§ Instructions to follow
One line at a time, check the entries below for the word "left", and copy each line that has it.

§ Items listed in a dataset
___
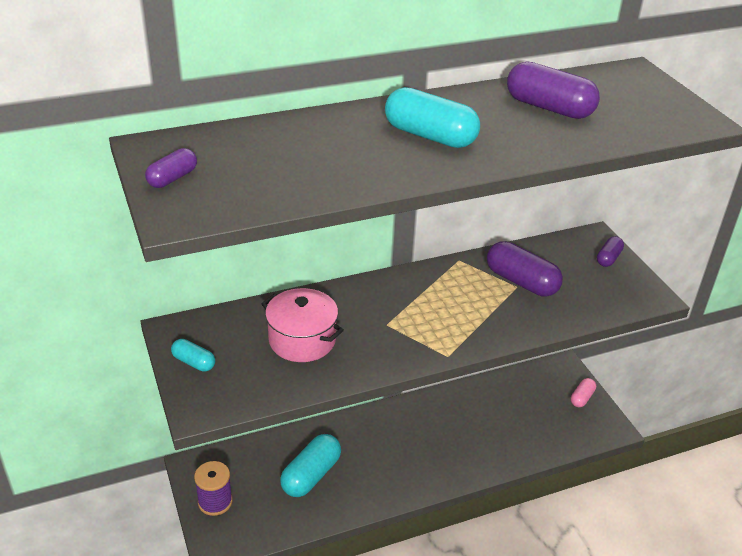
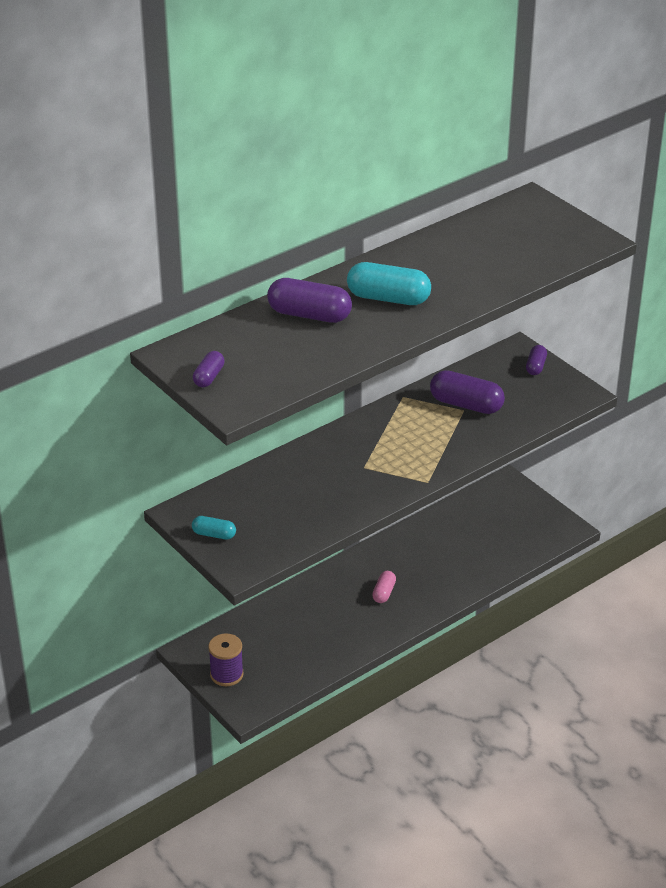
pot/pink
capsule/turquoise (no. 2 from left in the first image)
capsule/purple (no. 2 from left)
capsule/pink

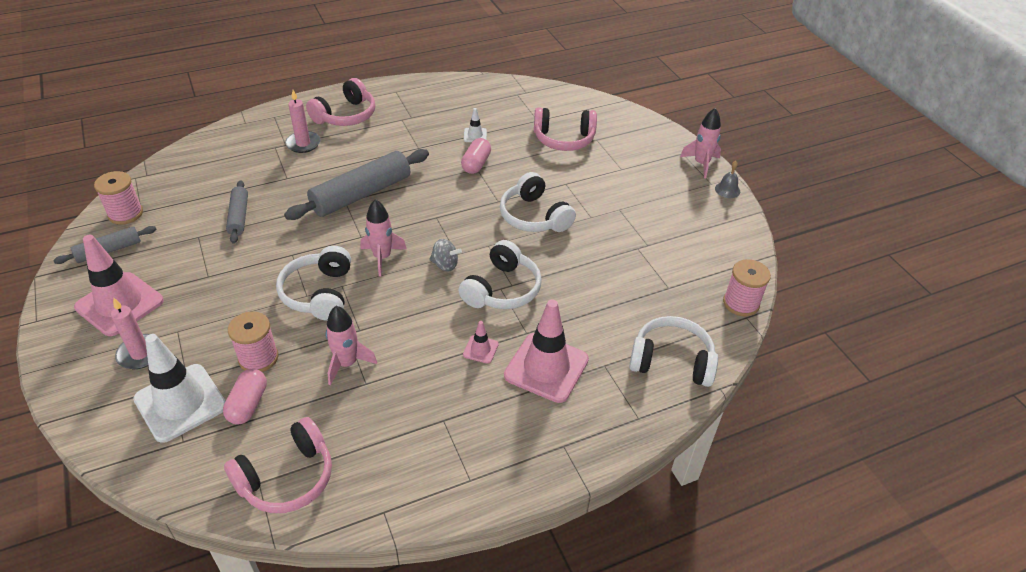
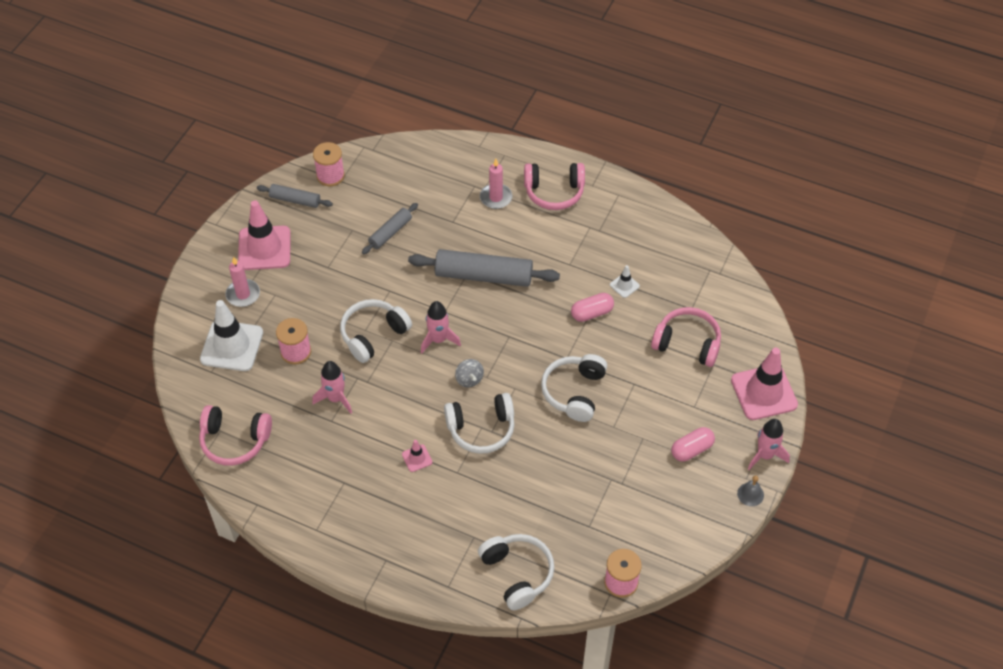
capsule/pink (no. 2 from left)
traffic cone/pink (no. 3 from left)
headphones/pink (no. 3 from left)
___
§ Completed exercise
capsule/turquoise (no. 2 from left in the first image)
capsule/purple (no. 2 from left)
capsule/pink (no. 2 from left)
traffic cone/pink (no. 3 from left)
headphones/pink (no. 3 from left)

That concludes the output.